*Task to carry out:*
From the data below, set down exactly the lines between the one holding "(706, 229) = (187, 402): green" and the one holding "(733, 430) = (267, 240): none -> orange car", inclusive, and no others.

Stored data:
════════════════

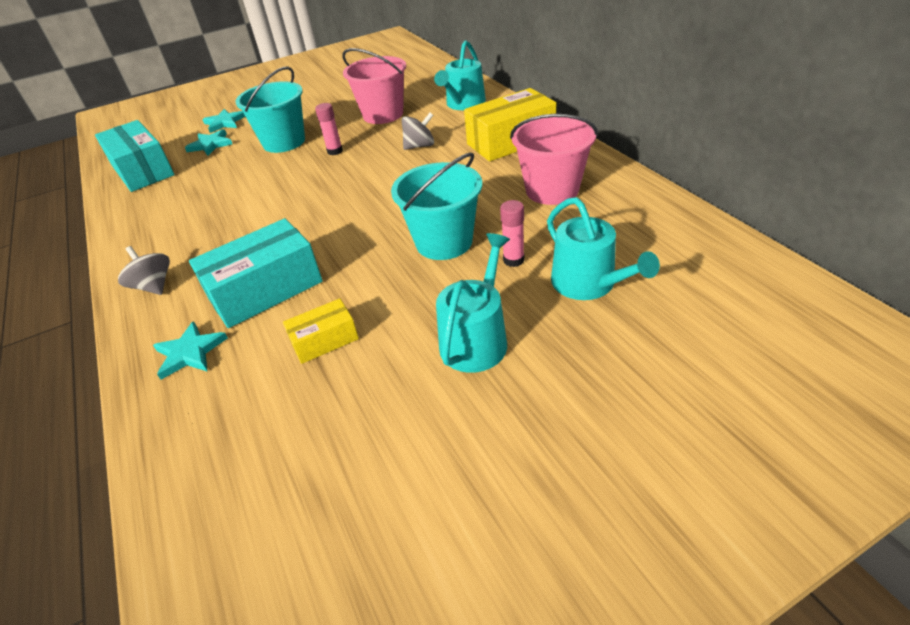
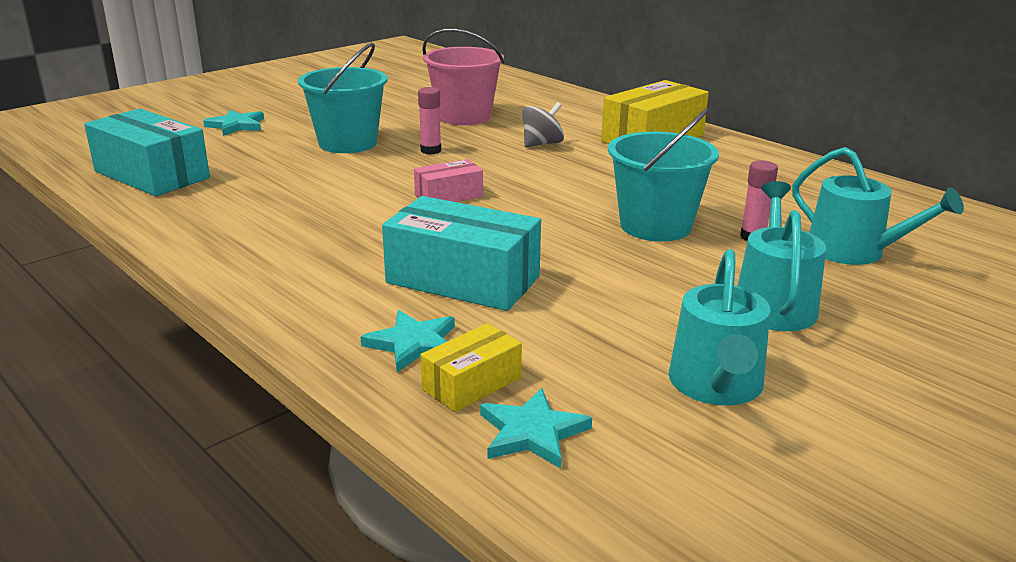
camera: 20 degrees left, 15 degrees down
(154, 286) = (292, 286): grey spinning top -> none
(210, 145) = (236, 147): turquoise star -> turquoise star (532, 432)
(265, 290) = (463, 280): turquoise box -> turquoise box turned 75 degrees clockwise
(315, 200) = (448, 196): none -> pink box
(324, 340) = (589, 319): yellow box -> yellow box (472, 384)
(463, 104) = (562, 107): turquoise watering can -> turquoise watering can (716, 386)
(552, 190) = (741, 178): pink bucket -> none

════════════════

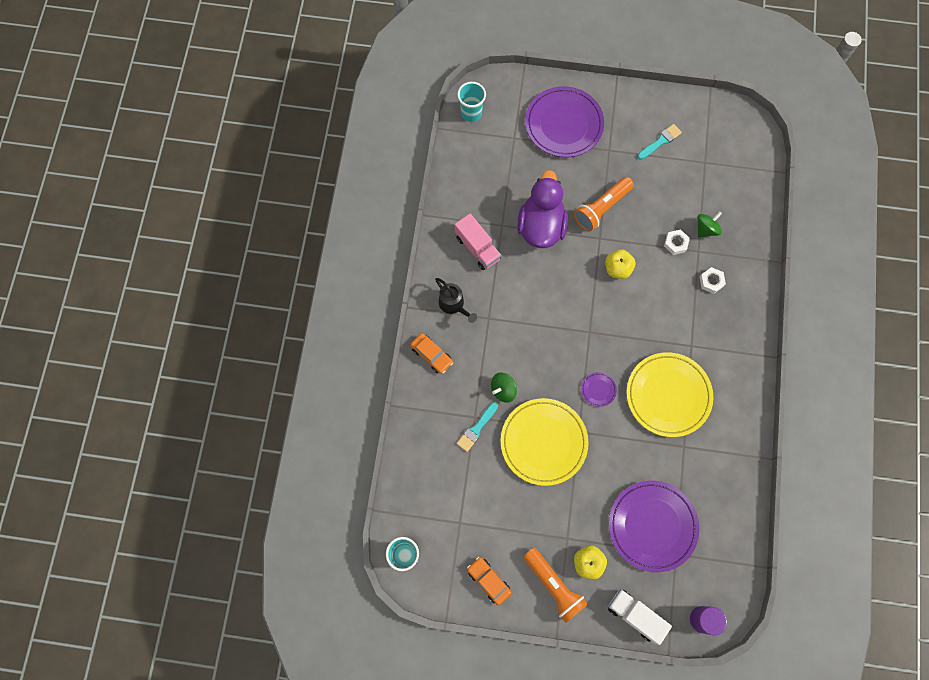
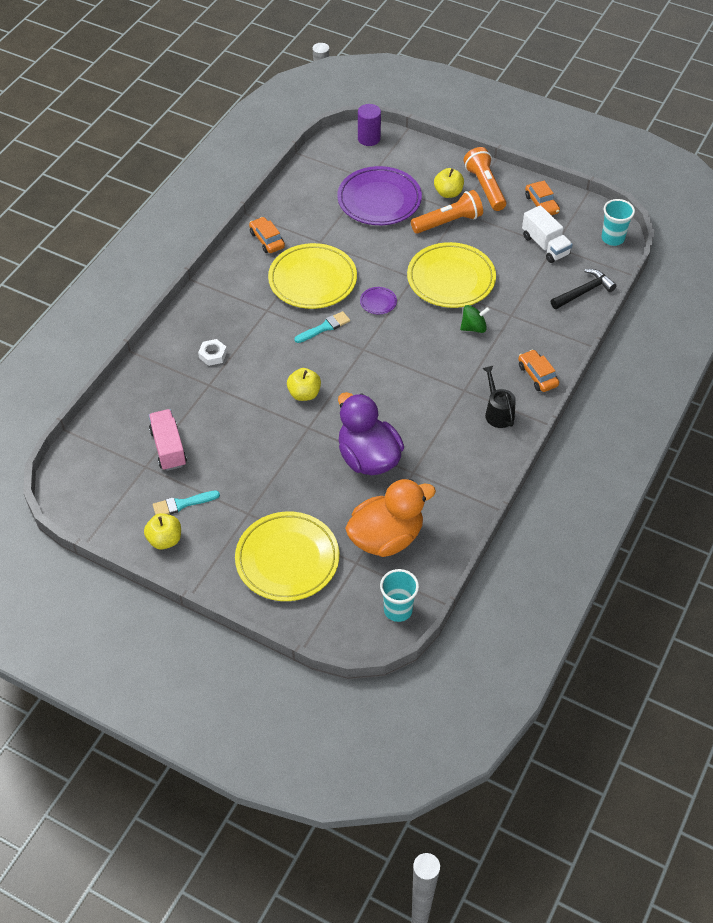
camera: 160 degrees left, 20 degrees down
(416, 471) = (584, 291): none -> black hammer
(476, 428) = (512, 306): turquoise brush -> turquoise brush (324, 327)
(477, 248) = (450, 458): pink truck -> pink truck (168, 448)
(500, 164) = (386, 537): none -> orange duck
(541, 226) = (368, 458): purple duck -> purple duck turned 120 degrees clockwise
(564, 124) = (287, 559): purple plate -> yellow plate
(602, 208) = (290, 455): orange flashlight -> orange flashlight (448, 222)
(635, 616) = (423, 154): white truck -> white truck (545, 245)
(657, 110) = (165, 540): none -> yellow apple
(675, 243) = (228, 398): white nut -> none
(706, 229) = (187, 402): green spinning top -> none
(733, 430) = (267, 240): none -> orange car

════════════════

*Exercise result:*
(706, 229) = (187, 402): green spinning top -> none
(733, 430) = (267, 240): none -> orange car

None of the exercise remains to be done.